Description of the task: Transcribe the records below in full; pictures stay out of the copy.

Record excerpts:
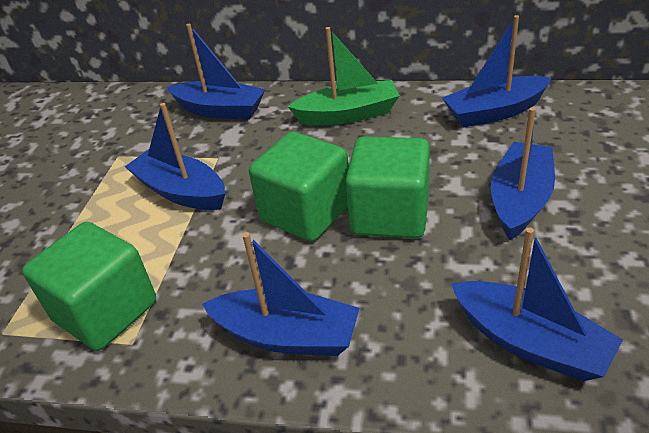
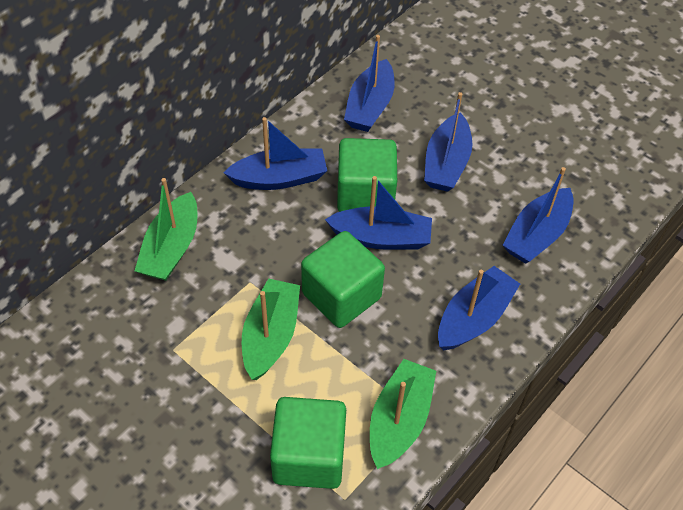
green boat: 1 -> 3

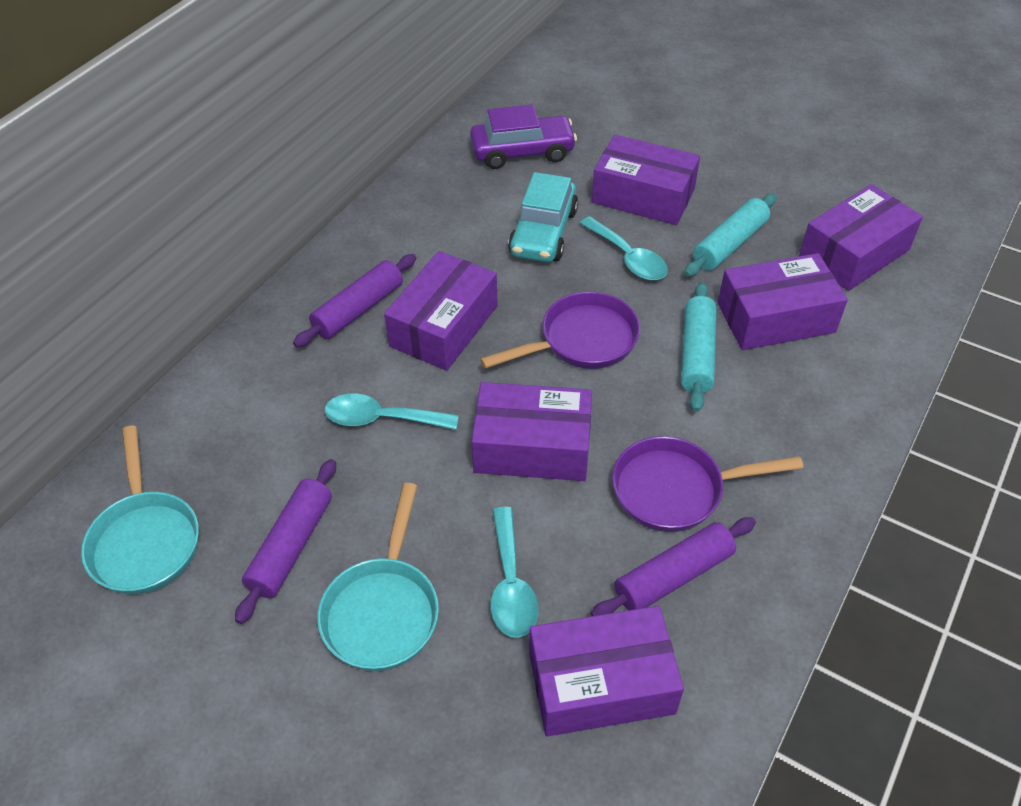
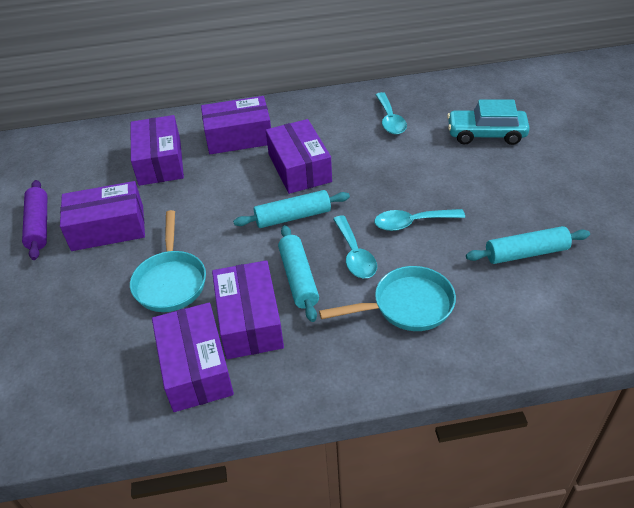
purple car: 1 -> 0
purple pan: 2 -> 0
purple rolling pin: 3 -> 1
turquoise rolling pin: 2 -> 3

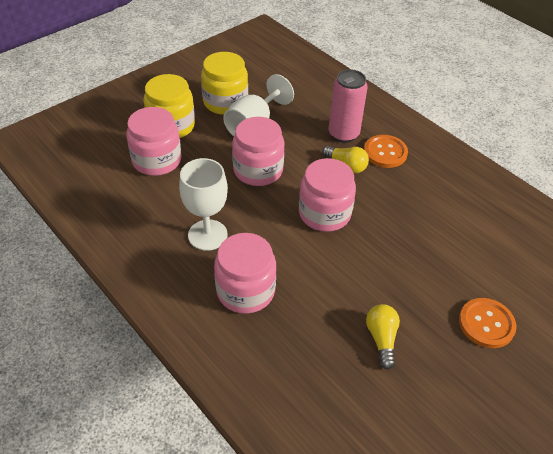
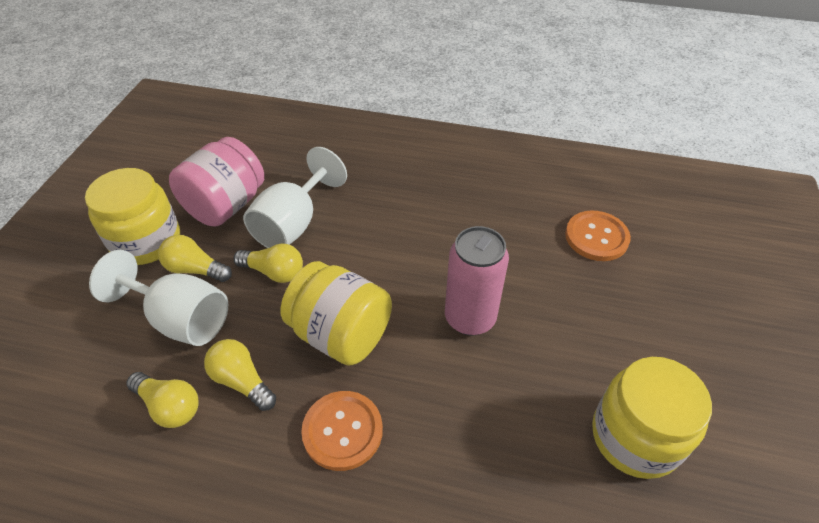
pink jar: 4 -> 1
yellow jar: 2 -> 3
yellow light bulb: 2 -> 4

Output:
green boat: 1 -> 3

purple car: 1 -> 0
purple pan: 2 -> 0
purple rolling pin: 3 -> 1
turquoise rolling pin: 2 -> 3

pink jar: 4 -> 1
yellow jar: 2 -> 3
yellow light bulb: 2 -> 4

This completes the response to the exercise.